• [TASK REQUIREMENTS]
Copy each of the records below line for line, with no changes to any character.

——————————

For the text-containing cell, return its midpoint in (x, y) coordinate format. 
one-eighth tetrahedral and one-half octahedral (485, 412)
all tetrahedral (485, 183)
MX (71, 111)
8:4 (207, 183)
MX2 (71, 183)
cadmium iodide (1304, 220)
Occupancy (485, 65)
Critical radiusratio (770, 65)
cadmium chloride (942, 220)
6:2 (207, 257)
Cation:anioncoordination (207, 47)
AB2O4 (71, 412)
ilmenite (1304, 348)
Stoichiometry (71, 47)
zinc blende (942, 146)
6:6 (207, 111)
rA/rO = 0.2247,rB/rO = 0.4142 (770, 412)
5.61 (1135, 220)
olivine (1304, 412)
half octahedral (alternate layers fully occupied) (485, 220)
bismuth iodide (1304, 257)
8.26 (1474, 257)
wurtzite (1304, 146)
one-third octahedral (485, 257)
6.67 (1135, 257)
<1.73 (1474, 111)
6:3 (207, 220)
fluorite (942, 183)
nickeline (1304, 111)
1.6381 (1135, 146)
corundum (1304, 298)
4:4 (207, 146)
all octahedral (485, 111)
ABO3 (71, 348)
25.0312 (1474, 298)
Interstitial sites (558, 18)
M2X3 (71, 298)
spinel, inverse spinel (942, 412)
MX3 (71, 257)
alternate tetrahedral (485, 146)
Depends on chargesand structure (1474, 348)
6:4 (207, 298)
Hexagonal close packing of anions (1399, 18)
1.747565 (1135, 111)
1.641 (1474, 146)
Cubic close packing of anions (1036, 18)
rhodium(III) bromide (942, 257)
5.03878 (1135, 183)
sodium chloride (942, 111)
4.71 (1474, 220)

——————————

• [WRITTEN SOLUTION]
For the text-containing cell, return its midpoint in (x, y) coordinate format. 
one-eighth tetrahedral and one-half octahedral (485, 412)
all tetrahedral (485, 183)
MX (71, 111)
8:4 (207, 183)
MX2 (71, 183)
cadmium iodide (1304, 220)
Occupancy (485, 65)
Critical radiusratio (770, 65)
cadmium chloride (942, 220)
6:2 (207, 257)
Cation:anioncoordination (207, 47)
AB2O4 (71, 412)
ilmenite (1304, 348)
Stoichiometry (71, 47)
zinc blende (942, 146)
6:6 (207, 111)
rA/rO = 0.2247,rB/rO = 0.4142 (770, 412)
5.61 (1135, 220)
olivine (1304, 412)
half octahedral (alternate layers fully occupied) (485, 220)
bismuth iodide (1304, 257)
8.26 (1474, 257)
wurtzite (1304, 146)
one-third octahedral (485, 257)
6.67 (1135, 257)
<1.73 (1474, 111)
6:3 (207, 220)
fluorite (942, 183)
nickeline (1304, 111)
1.6381 (1135, 146)
corundum (1304, 298)
4:4 (207, 146)
all octahedral (485, 111)
ABO3 (71, 348)
25.0312 (1474, 298)
Interstitial sites (558, 18)
M2X3 (71, 298)
spinel, inverse spinel (942, 412)
MX3 (71, 257)
alternate tetrahedral (485, 146)
Depends on chargesand structure (1474, 348)
6:4 (207, 298)
Hexagonal close packing of anions (1399, 18)
1.747565 (1135, 111)
1.641 (1474, 146)
Cubic close packing of anions (1036, 18)
rhodium(III) bromide (942, 257)
5.03878 (1135, 183)
sodium chloride (942, 111)
4.71 (1474, 220)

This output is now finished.